Listed records |
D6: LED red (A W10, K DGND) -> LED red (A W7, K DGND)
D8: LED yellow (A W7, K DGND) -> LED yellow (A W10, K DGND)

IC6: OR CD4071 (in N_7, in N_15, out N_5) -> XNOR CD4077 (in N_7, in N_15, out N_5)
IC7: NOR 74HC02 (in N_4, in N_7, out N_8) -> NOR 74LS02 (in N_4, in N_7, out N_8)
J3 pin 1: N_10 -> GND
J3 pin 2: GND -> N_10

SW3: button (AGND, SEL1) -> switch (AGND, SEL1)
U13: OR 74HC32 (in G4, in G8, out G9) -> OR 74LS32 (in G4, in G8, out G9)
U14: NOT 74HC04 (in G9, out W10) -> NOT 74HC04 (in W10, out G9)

Problem requirements | If a line in the records above has the word "DGND", copy it out.

Answer to the exercise |
D6: LED red (A W10, K DGND) -> LED red (A W7, K DGND)
D8: LED yellow (A W7, K DGND) -> LED yellow (A W10, K DGND)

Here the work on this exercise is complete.